-- RAW DATA --
****************************************

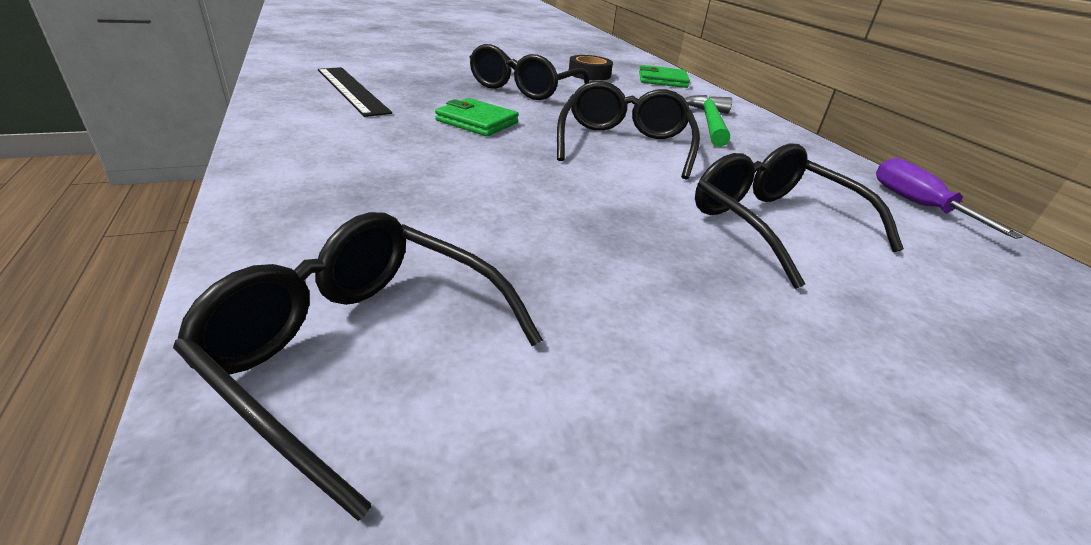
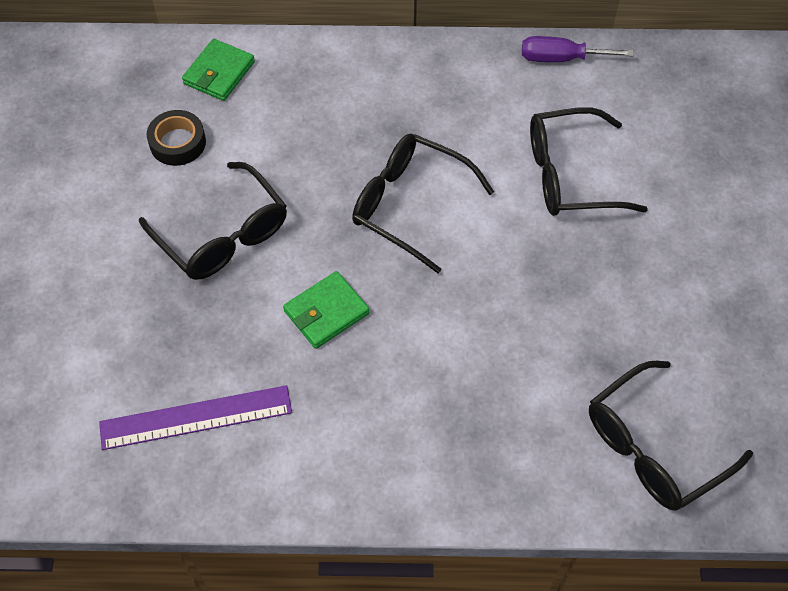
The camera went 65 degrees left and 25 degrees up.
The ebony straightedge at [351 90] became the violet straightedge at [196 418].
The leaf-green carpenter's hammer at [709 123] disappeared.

****************************************

Leave out the pictures and output the rest of the material exactly as written.

-- RESPONSE BOX --
The camera went 65 degrees left and 25 degrees up.
The ebony straightedge at [351 90] became the violet straightedge at [196 418].
The leaf-green carpenter's hammer at [709 123] disappeared.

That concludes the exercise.